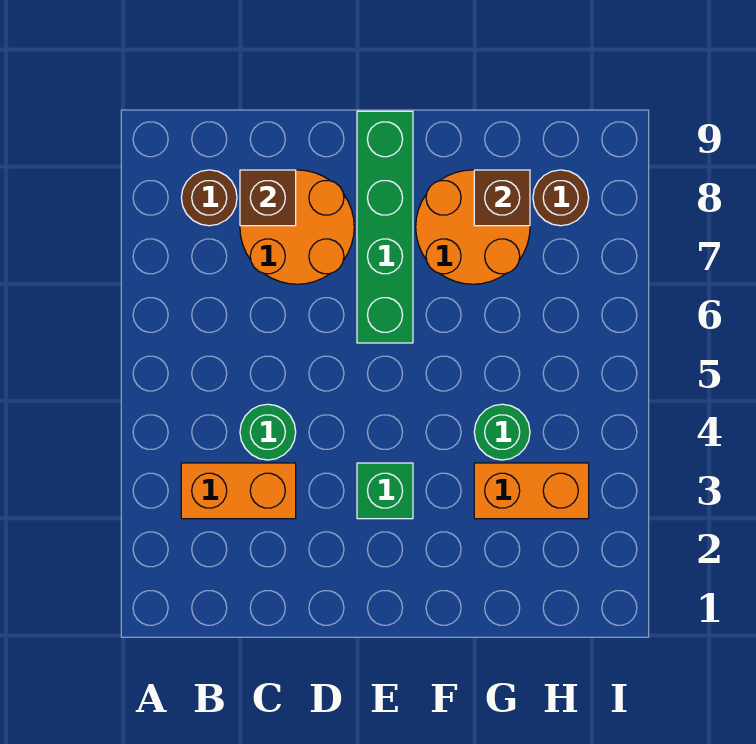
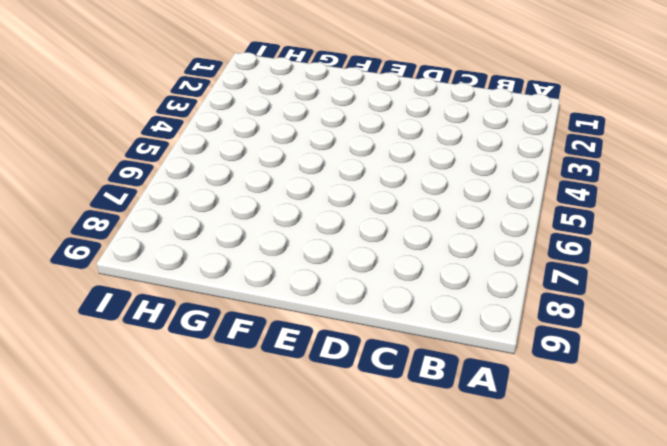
none -> orange 1x2 brick [181,463,296,519]
none -> brown 1x1 round brick [181,170,237,226]
none -> green 1x1 round brick [240,404,296,460]

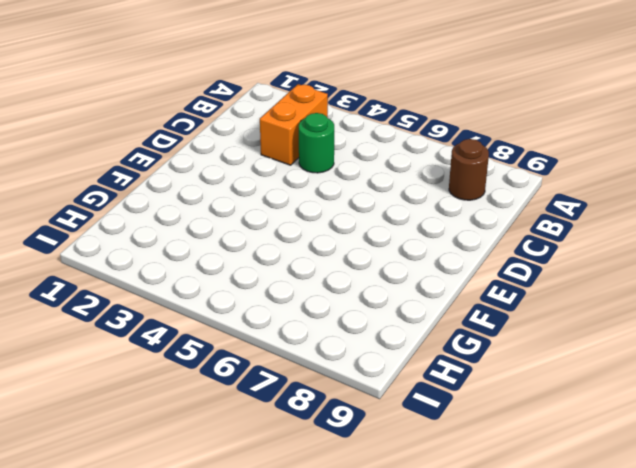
none -> orange 2x2 round brick [240,170,354,284]
none -> green 1x1 brick [357,463,413,519]
none -> green 1x4 brick [357,111,413,343]

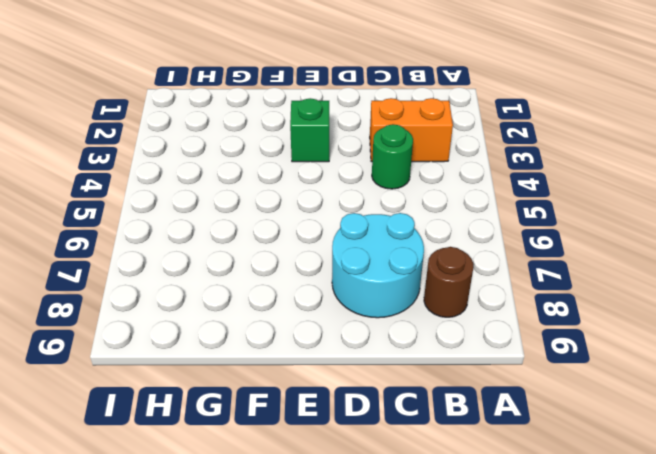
cyan 2x2 round brick [332,213,424,318] -> orange 2x2 round brick [240,170,354,284]
none -> green 1x4 brick [357,111,413,343]
none -> orange 2x2 round brick [416,170,530,284]
none -> orange 1x2 brick [474,463,589,519]

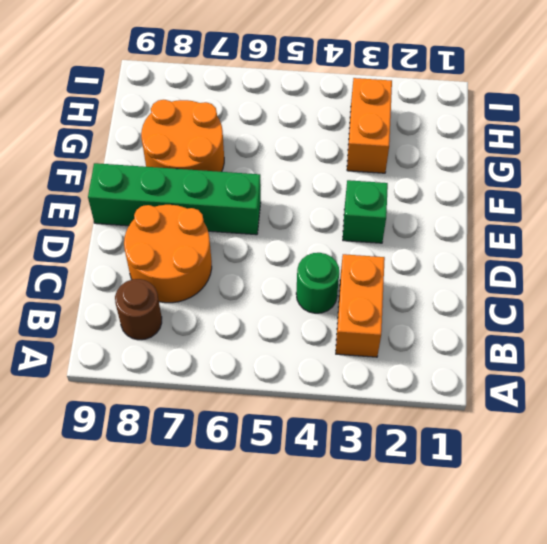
none -> green 1x1 round brick [474,404,530,460]
none -> brown 1x1 round brick [533,170,589,226]
none -> brown 1x1 brick [240,170,296,226]

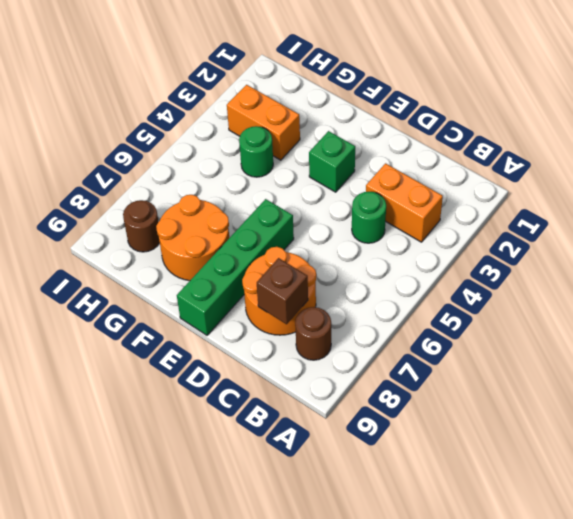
none -> brown 1x1 brick [474,170,530,226]

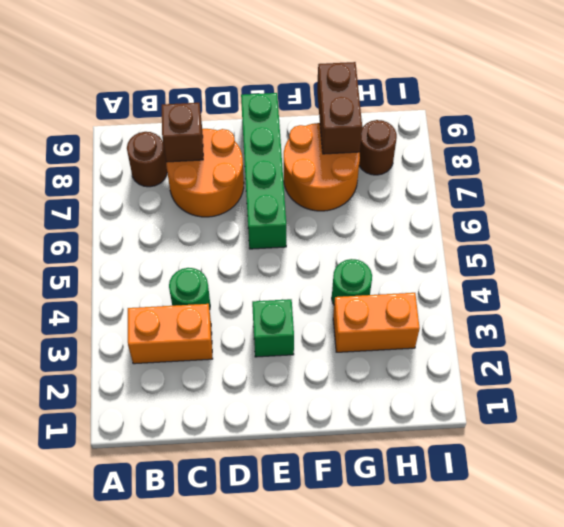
brown 1x2 brick [317,62,362,154] -> brown 1x1 brick [474,170,530,226]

# [Prompt]
Reproduce the material above verbatim; omit every picture.

# [Solution to this exercise]
none -> orange 1x2 brick [181,463,296,519]
none -> brown 1x1 round brick [181,170,237,226]
none -> green 1x1 round brick [240,404,296,460]

none -> orange 2x2 round brick [240,170,354,284]
none -> green 1x1 brick [357,463,413,519]
none -> green 1x4 brick [357,111,413,343]

cyan 2x2 round brick [332,213,424,318] -> orange 2x2 round brick [240,170,354,284]
none -> green 1x4 brick [357,111,413,343]
none -> orange 2x2 round brick [416,170,530,284]
none -> orange 1x2 brick [474,463,589,519]

none -> green 1x1 round brick [474,404,530,460]
none -> brown 1x1 round brick [533,170,589,226]
none -> brown 1x1 brick [240,170,296,226]

none -> brown 1x1 brick [474,170,530,226]

brown 1x2 brick [317,62,362,154] -> brown 1x1 brick [474,170,530,226]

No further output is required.